=== EXERCISE INPUTS ===
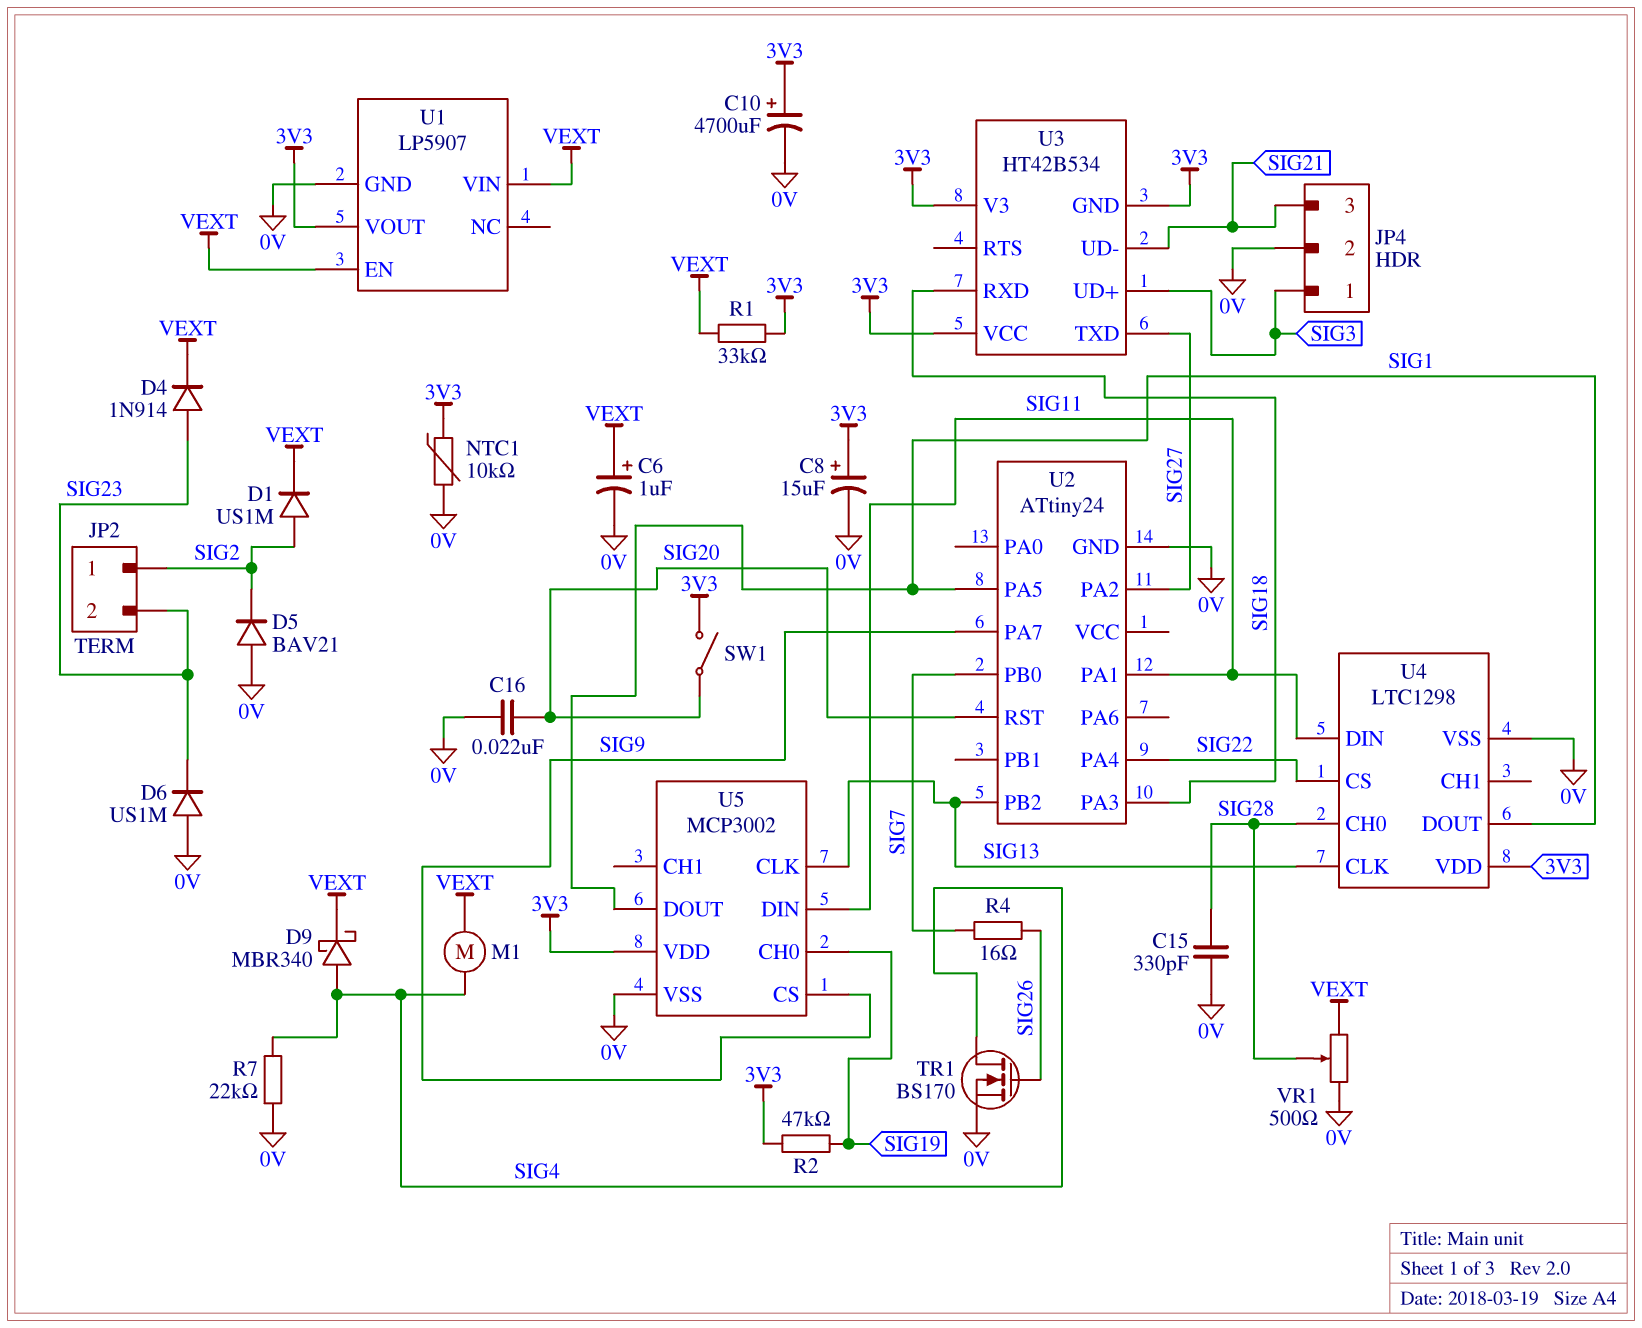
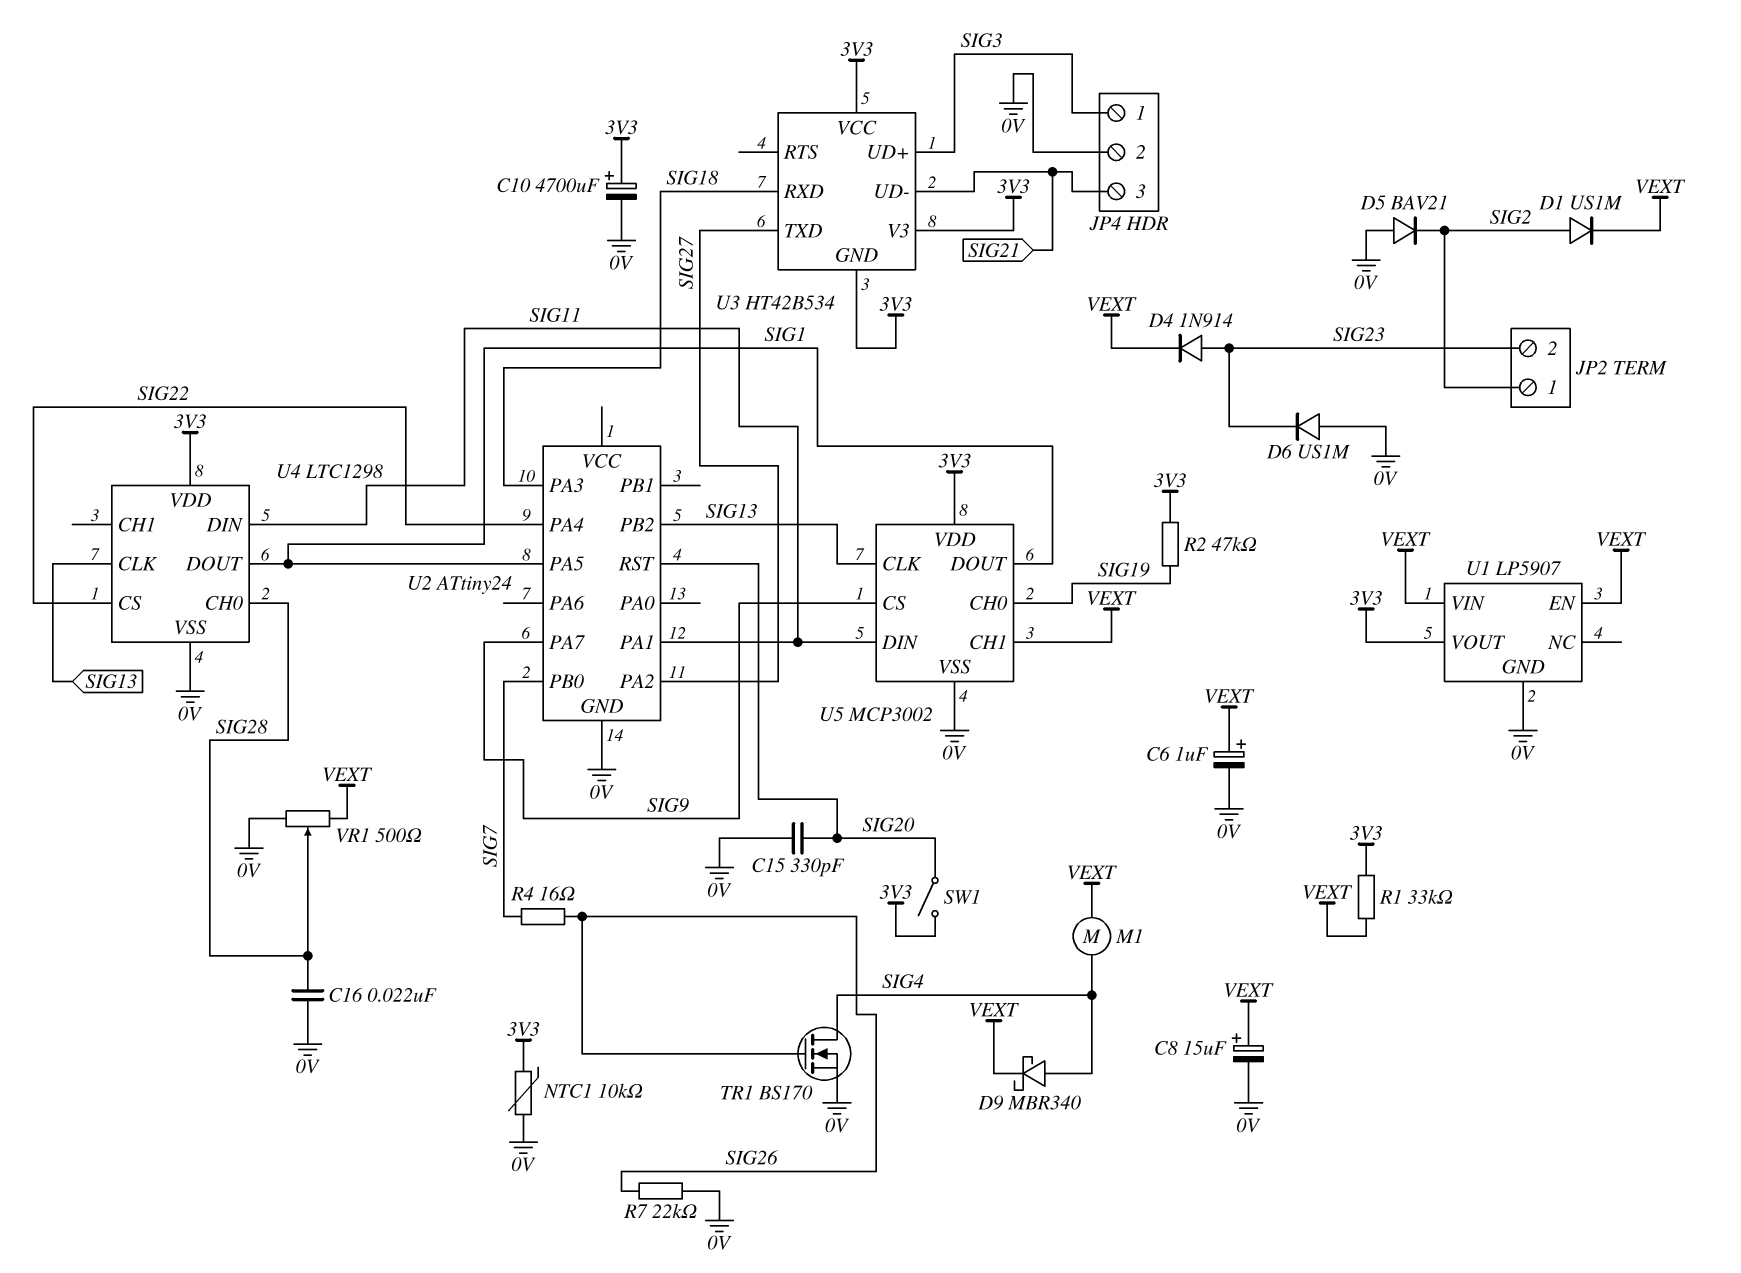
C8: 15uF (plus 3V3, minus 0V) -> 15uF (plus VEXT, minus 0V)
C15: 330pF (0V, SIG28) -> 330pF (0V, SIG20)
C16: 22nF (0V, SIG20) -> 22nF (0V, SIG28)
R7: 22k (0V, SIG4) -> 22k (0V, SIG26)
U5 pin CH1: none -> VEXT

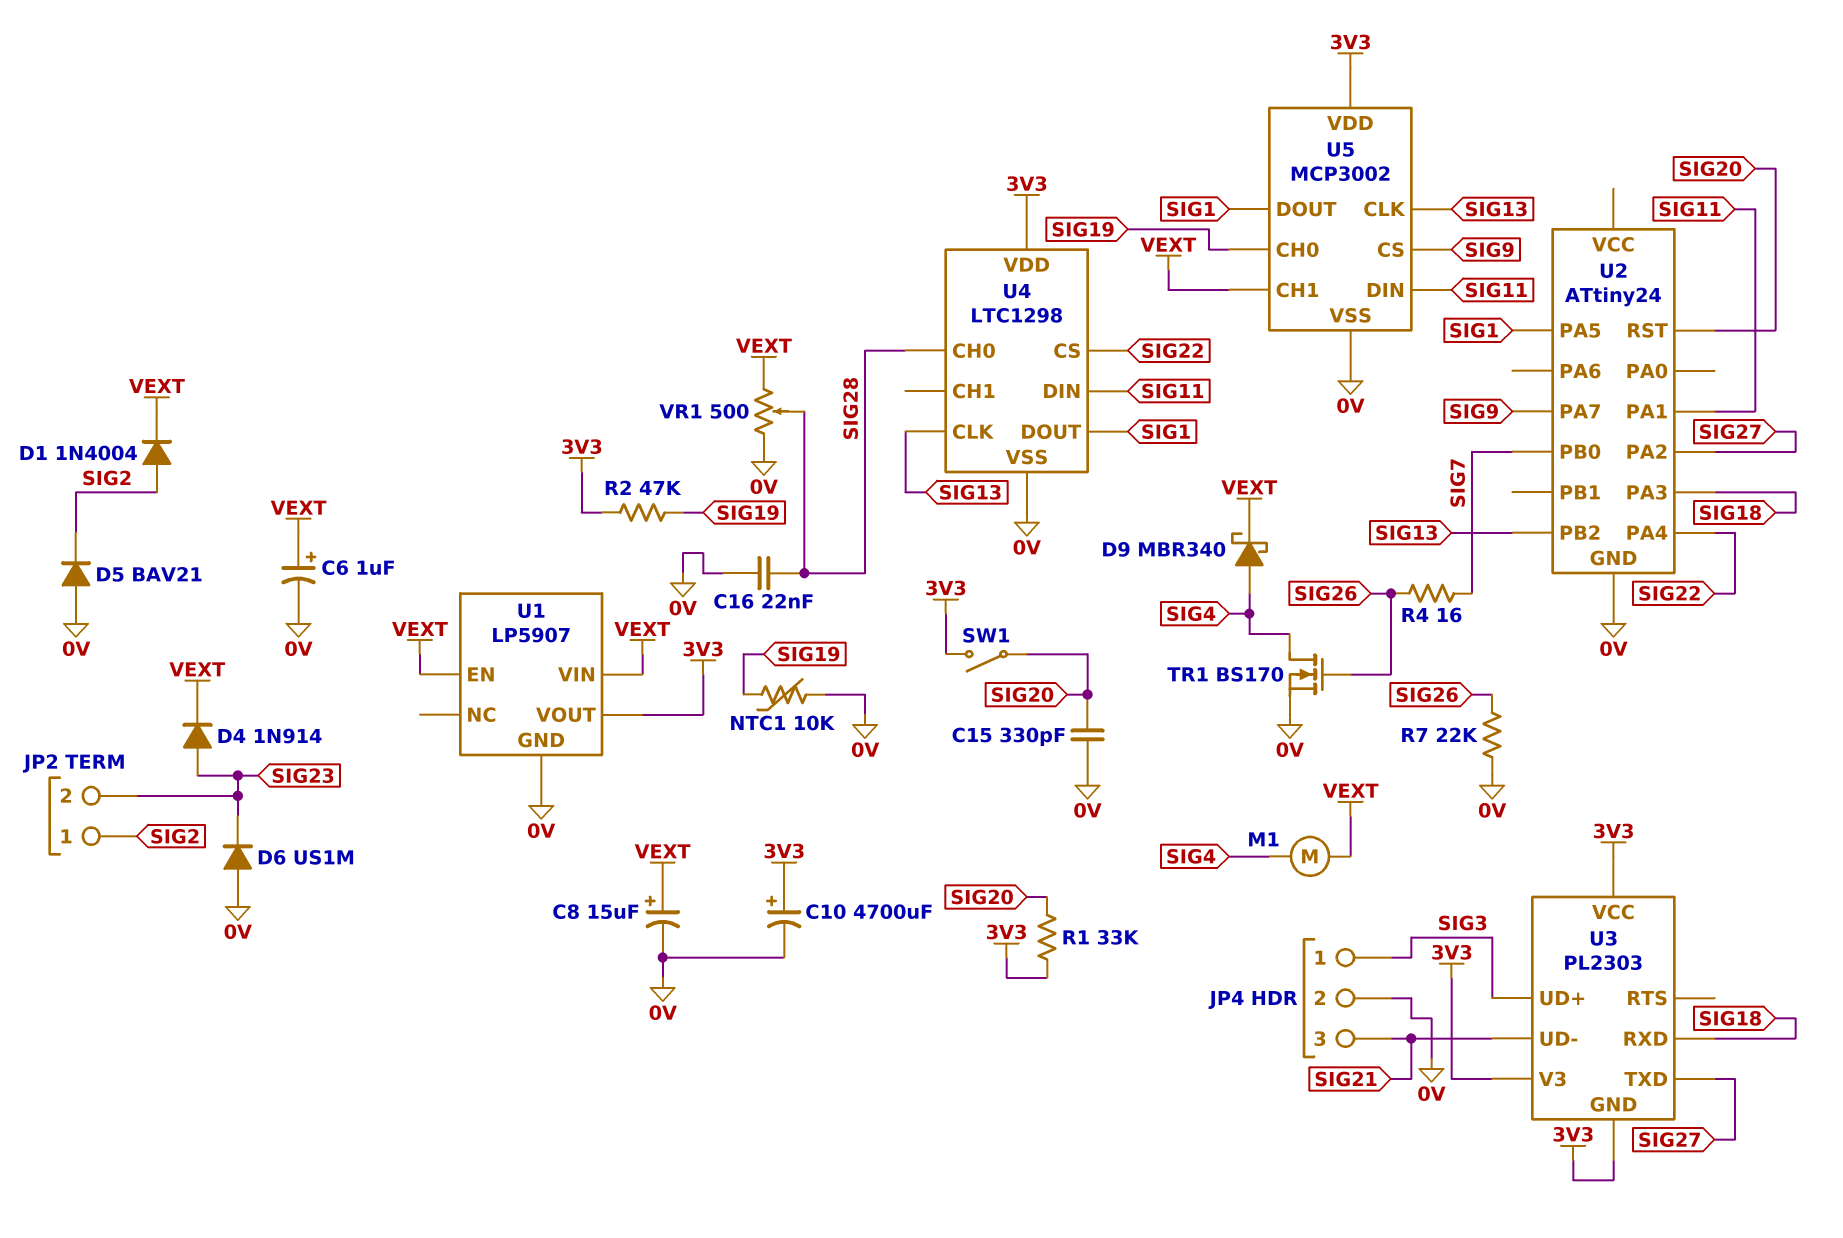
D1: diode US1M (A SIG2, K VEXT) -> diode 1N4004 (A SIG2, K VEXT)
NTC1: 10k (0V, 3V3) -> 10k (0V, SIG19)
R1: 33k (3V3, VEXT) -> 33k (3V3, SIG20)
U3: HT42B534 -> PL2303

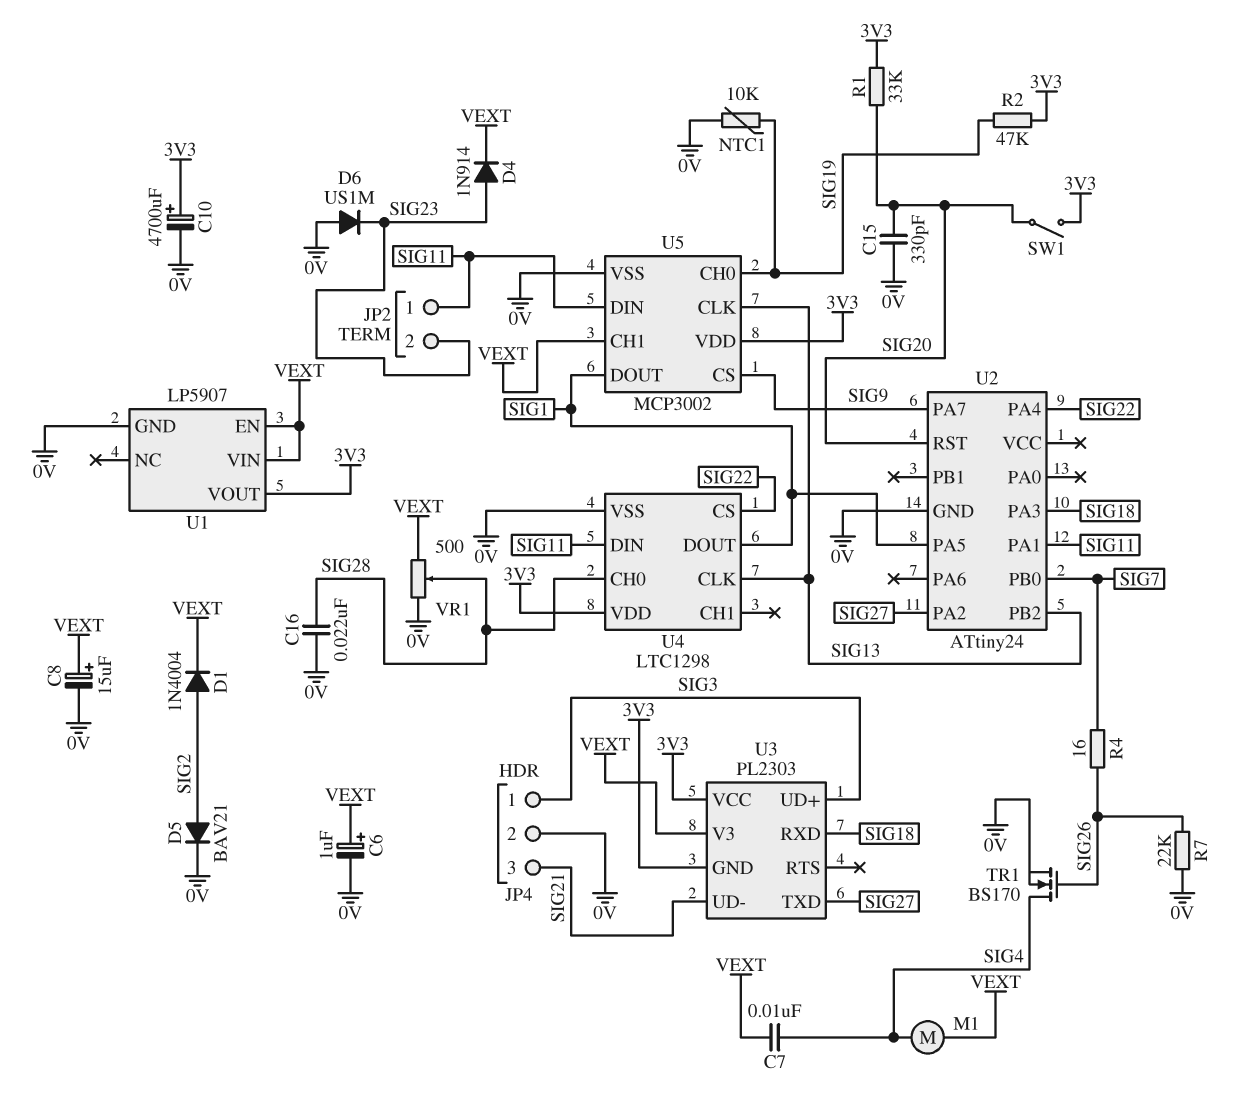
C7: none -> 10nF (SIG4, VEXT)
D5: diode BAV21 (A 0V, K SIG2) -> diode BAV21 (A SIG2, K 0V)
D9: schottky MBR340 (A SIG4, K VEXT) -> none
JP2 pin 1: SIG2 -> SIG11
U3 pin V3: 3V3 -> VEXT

=== WHAT YOU SHOULD DO ===
Nothing in the entries above should change when they are printed again, except that the pictures are dropped.

=== WRITTEN SOLUTION ===
C8: 15uF (plus 3V3, minus 0V) -> 15uF (plus VEXT, minus 0V)
C15: 330pF (0V, SIG28) -> 330pF (0V, SIG20)
C16: 22nF (0V, SIG20) -> 22nF (0V, SIG28)
R7: 22k (0V, SIG4) -> 22k (0V, SIG26)
U5 pin CH1: none -> VEXT

D1: diode US1M (A SIG2, K VEXT) -> diode 1N4004 (A SIG2, K VEXT)
NTC1: 10k (0V, 3V3) -> 10k (0V, SIG19)
R1: 33k (3V3, VEXT) -> 33k (3V3, SIG20)
U3: HT42B534 -> PL2303

C7: none -> 10nF (SIG4, VEXT)
D5: diode BAV21 (A 0V, K SIG2) -> diode BAV21 (A SIG2, K 0V)
D9: schottky MBR340 (A SIG4, K VEXT) -> none
JP2 pin 1: SIG2 -> SIG11
U3 pin V3: 3V3 -> VEXT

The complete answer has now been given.